▸ **Your assignment**: Which lines below contain "plus"? Copy every one of them.

▸ **Exercise materials**:
********
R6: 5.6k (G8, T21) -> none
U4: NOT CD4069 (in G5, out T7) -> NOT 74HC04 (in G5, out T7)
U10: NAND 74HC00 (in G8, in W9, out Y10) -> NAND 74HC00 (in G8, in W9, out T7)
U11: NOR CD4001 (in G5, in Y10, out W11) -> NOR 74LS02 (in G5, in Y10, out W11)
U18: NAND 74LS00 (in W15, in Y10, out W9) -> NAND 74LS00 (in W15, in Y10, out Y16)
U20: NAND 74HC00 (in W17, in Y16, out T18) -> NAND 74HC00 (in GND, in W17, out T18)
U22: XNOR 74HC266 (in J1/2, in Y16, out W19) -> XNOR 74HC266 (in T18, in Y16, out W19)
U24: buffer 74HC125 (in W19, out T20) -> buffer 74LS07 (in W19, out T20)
********
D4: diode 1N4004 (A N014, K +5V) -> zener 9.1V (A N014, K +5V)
********
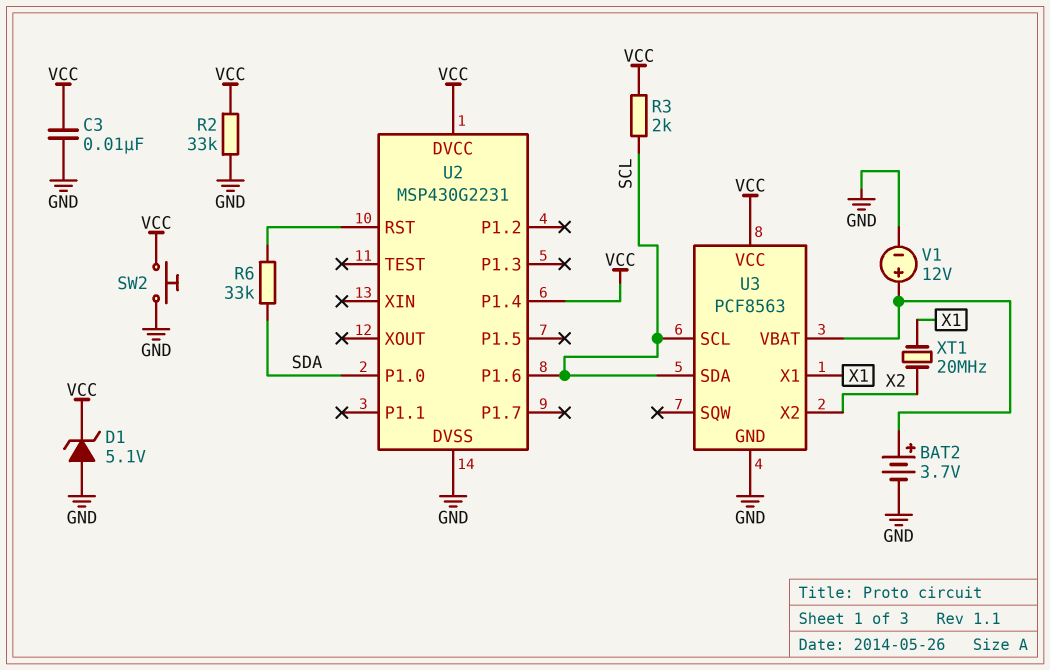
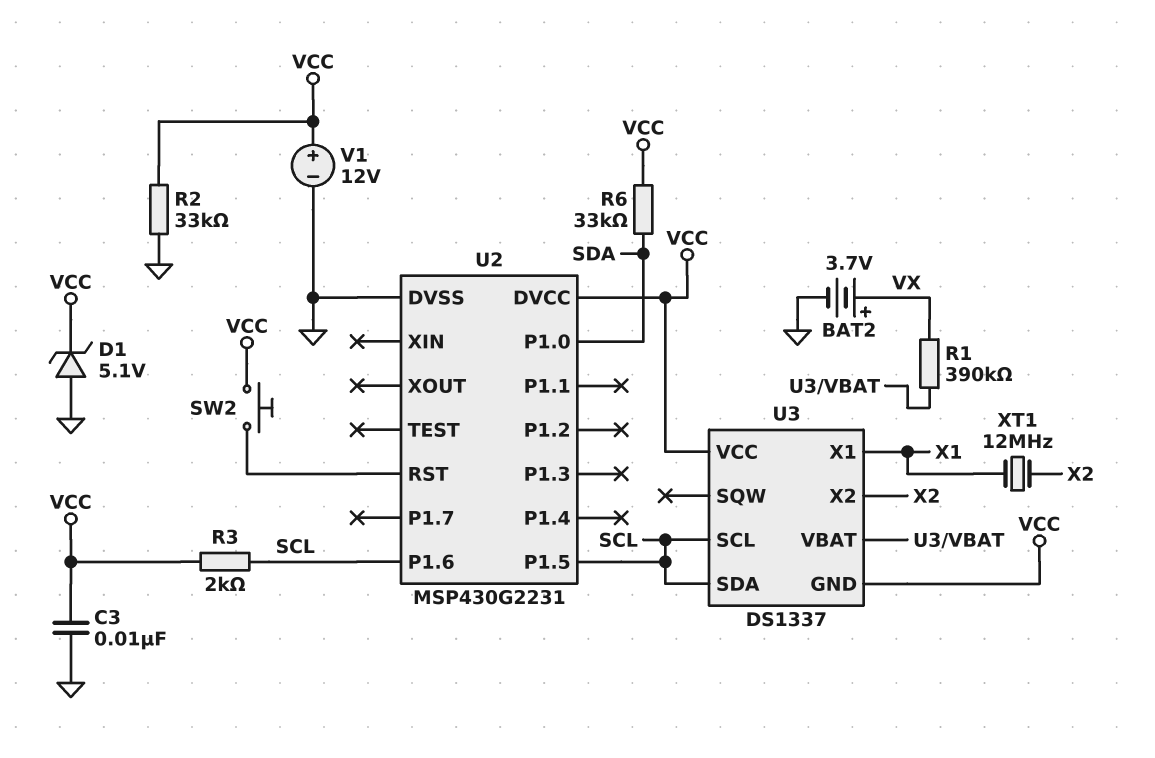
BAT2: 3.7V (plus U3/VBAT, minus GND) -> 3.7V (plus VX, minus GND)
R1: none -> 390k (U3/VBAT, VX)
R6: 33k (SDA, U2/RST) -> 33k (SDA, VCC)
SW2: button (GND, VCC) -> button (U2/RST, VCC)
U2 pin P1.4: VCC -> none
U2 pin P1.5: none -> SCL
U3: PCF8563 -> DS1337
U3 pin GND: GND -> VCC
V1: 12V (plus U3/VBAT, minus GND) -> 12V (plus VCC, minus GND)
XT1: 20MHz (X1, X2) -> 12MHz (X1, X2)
********
▸ **Expected answer**:
BAT2: 3.7V (plus U3/VBAT, minus GND) -> 3.7V (plus VX, minus GND)
V1: 12V (plus U3/VBAT, minus GND) -> 12V (plus VCC, minus GND)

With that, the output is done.